## [SUPPLIED MATERIAL]
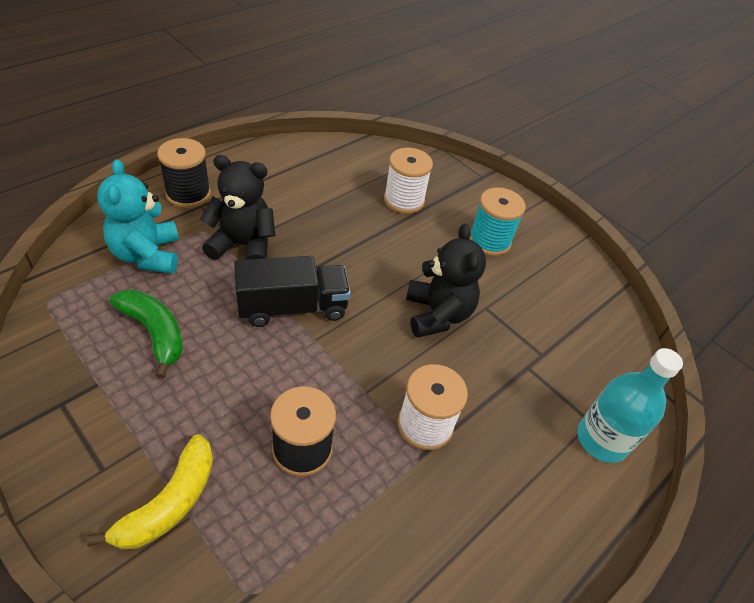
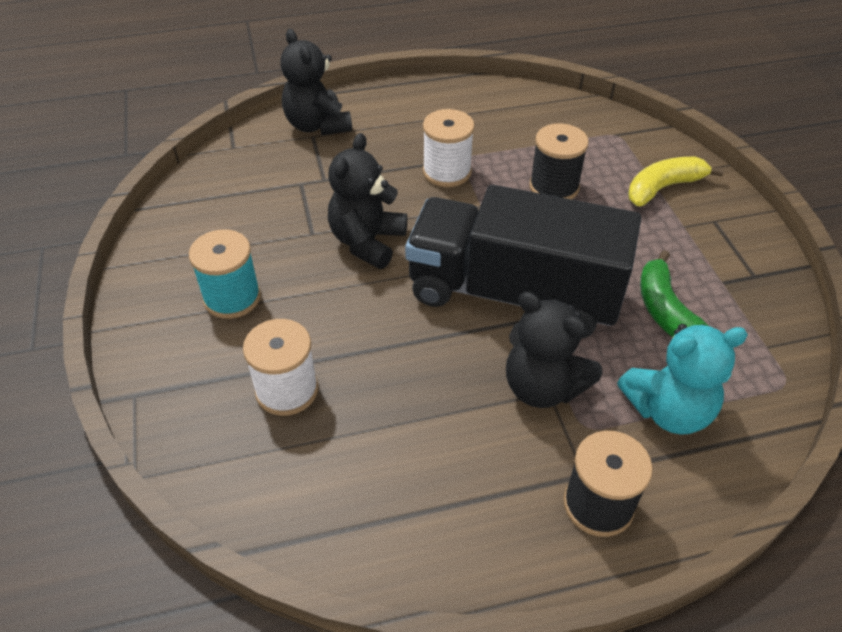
camera: 145 degrees left, 0 degrees up
(147, 255) = (668, 410): turquoise teddy bear -> turquoise teddy bear turned 60 degrees clockwise
(292, 307) = (513, 293): black truck -> black truck, size x1.69
(602, 439) = (317, 125): turquoise bottle -> black teddy bear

## [WHAT YOU HAVE TO DO]
The full material above must be output verbatim, minus any pictures.

## [SOLUTION TO THIS TASK]
camera: 145 degrees left, 0 degrees up
(147, 255) = (668, 410): turquoise teddy bear -> turquoise teddy bear turned 60 degrees clockwise
(292, 307) = (513, 293): black truck -> black truck, size x1.69
(602, 439) = (317, 125): turquoise bottle -> black teddy bear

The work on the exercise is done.